Start of SUPPLIED RECORDS
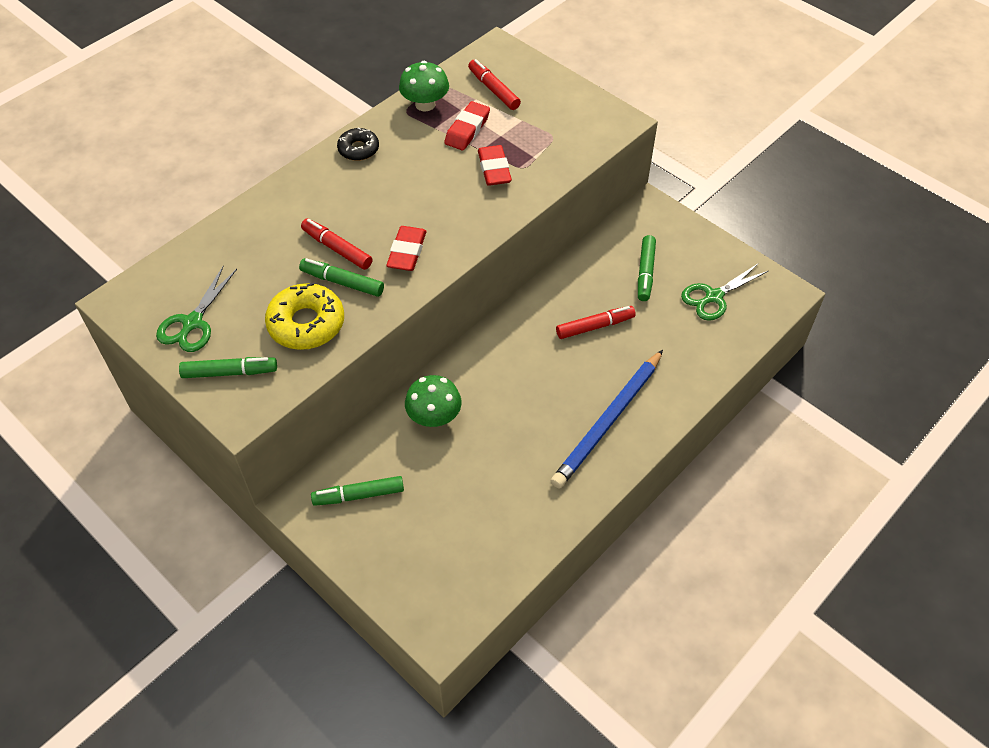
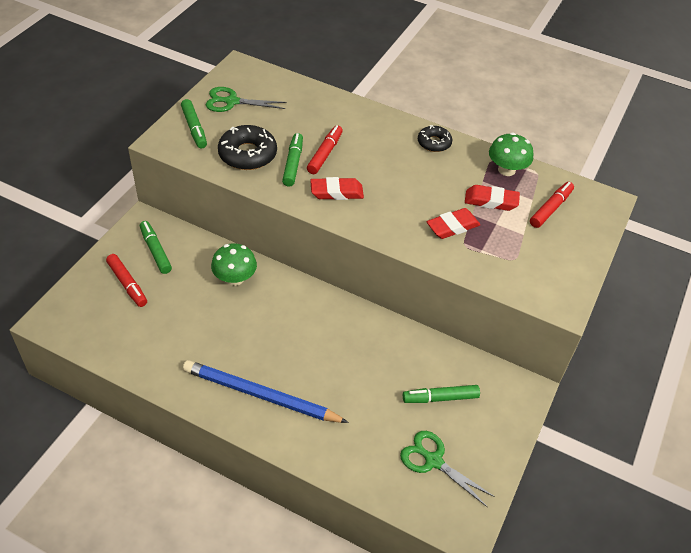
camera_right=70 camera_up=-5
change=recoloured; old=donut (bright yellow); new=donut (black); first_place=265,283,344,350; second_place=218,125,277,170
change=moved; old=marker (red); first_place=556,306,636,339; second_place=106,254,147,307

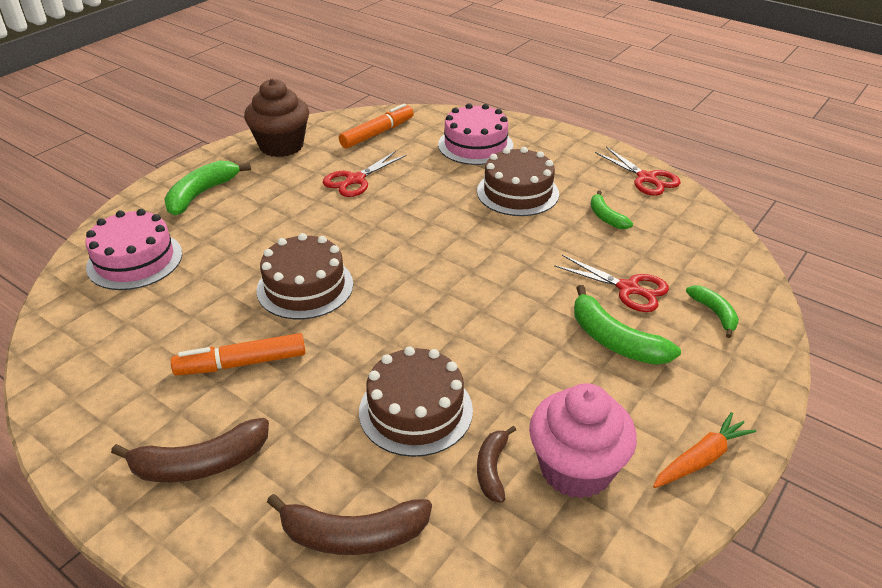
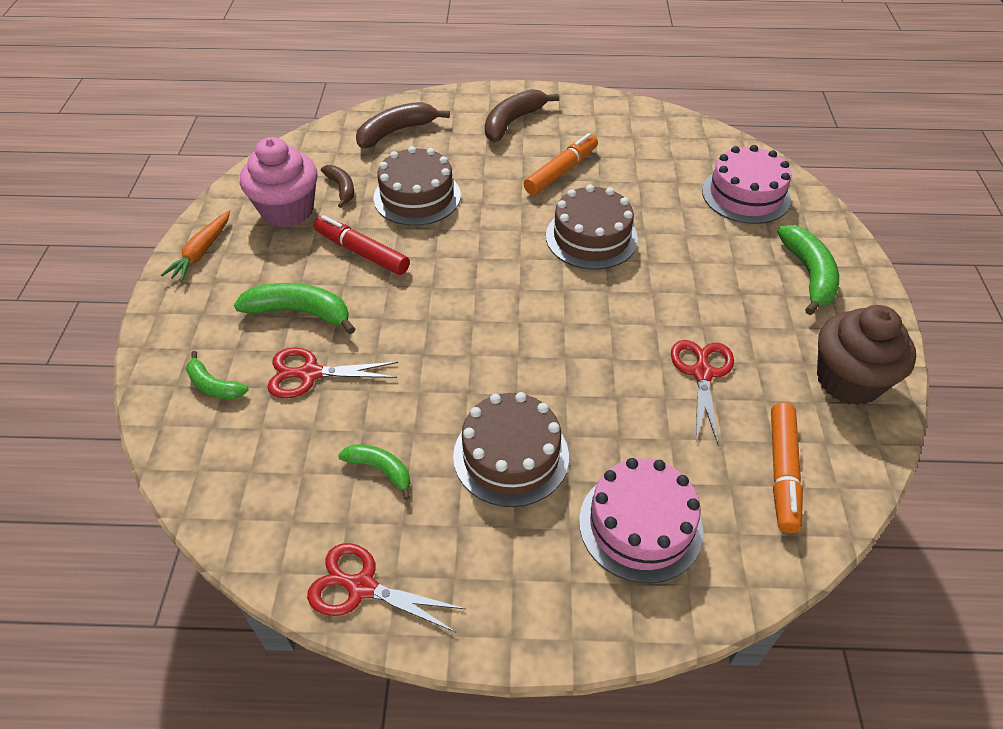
camera_right=145 camera_up=10
change=added; new=marker (red); second_place=314,215,410,275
End of SUPPLIED RECORDS
* _GOAL OF THE EXERCISE_: What you return must match the data above exactly, with no images included.

* _EXERCISE RESPONSE_:
camera_right=70 camera_up=-5
change=recoloured; old=donut (bright yellow); new=donut (black); first_place=265,283,344,350; second_place=218,125,277,170
change=moved; old=marker (red); first_place=556,306,636,339; second_place=106,254,147,307

camera_right=145 camera_up=10
change=added; new=marker (red); second_place=314,215,410,275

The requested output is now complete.